WHAT THE TASK ASKS. Print all of the records below again without a single difference.

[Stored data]
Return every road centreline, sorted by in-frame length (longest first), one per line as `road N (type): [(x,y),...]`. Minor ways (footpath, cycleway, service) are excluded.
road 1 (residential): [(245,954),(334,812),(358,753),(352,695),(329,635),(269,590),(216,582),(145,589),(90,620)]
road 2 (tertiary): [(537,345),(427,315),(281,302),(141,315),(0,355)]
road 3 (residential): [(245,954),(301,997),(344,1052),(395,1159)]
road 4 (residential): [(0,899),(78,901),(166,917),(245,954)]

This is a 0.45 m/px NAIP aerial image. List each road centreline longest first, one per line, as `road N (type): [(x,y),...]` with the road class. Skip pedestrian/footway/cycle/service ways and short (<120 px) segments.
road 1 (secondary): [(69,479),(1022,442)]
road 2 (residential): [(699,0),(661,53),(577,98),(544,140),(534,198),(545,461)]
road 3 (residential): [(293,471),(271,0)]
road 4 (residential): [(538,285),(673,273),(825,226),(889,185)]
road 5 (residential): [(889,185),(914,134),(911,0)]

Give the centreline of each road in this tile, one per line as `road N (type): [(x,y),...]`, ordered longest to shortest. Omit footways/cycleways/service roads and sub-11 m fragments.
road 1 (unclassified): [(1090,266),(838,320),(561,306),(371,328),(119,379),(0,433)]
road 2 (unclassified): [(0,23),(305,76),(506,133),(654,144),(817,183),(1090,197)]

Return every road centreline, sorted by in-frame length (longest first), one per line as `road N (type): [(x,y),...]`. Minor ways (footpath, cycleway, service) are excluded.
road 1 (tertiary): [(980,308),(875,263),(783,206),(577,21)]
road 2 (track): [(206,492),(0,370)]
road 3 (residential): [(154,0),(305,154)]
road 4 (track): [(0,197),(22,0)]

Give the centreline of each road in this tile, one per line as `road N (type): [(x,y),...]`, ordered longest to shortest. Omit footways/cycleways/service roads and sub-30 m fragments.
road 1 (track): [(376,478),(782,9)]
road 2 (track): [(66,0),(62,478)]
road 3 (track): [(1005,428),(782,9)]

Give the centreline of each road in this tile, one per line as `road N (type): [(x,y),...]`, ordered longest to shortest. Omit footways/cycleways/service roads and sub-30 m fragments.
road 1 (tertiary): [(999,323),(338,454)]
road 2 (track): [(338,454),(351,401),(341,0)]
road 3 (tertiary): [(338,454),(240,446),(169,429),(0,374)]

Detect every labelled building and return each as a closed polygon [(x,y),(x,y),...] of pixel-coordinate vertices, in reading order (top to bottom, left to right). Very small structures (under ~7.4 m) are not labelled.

SOLUTION TO THE EXERCISE.
Return every road centreline, sorted by in-frame length (longest first), one per line as `road N (type): [(x,y),...]`. Minor ways (footpath, cycleway, service) are excluded.
road 1 (residential): [(245,954),(334,812),(358,753),(352,695),(329,635),(269,590),(216,582),(145,589),(90,620)]
road 2 (tertiary): [(537,345),(427,315),(281,302),(141,315),(0,355)]
road 3 (residential): [(245,954),(301,997),(344,1052),(395,1159)]
road 4 (residential): [(0,899),(78,901),(166,917),(245,954)]

This is a 0.45 m/px NAIP aerial image. List each road centreline longest first, one per line, as `road N (type): [(x,y),...]` with the road class. Skip pedestrian/footway/cycle/service ways and short (<120 px) segments.
road 1 (secondary): [(69,479),(1022,442)]
road 2 (residential): [(699,0),(661,53),(577,98),(544,140),(534,198),(545,461)]
road 3 (residential): [(293,471),(271,0)]
road 4 (residential): [(538,285),(673,273),(825,226),(889,185)]
road 5 (residential): [(889,185),(914,134),(911,0)]

Give the centreline of each road in this tile, one per line as `road N (type): [(x,y),...]`, ordered longest to shortest. Omit footways/cycleways/service roads and sub-11 m fragments.
road 1 (unclassified): [(1090,266),(838,320),(561,306),(371,328),(119,379),(0,433)]
road 2 (unclassified): [(0,23),(305,76),(506,133),(654,144),(817,183),(1090,197)]

Return every road centreline, sorted by in-frame length (longest first), one per line as `road N (type): [(x,y),...]`. Minor ways (footpath, cycleway, service) are excluded.
road 1 (tertiary): [(980,308),(875,263),(783,206),(577,21)]
road 2 (track): [(206,492),(0,370)]
road 3 (residential): [(154,0),(305,154)]
road 4 (track): [(0,197),(22,0)]

Give the centreline of each road in this tile, one per line as `road N (type): [(x,y),...]`, ordered longest to shortest. Omit footways/cycleways/service roads and sub-30 m fragments.
road 1 (track): [(376,478),(782,9)]
road 2 (track): [(66,0),(62,478)]
road 3 (track): [(1005,428),(782,9)]

Give the centreline of each road in this tile, one per line as `road N (type): [(x,y),...]`, ordered longest to shortest. Omit footways/cycleways/service roads and sub-30 m fragments.
road 1 (tertiary): [(999,323),(338,454)]
road 2 (track): [(338,454),(351,401),(341,0)]
road 3 (tertiary): [(338,454),(240,446),(169,429),(0,374)]

Detect every labelled building and return each as a closed polygon [(x,y),(x,y),...] of pixel-coordinate vertices, in reading order (top to bottom, left to right). Very small structures (under ~7.4 m) are not labelled.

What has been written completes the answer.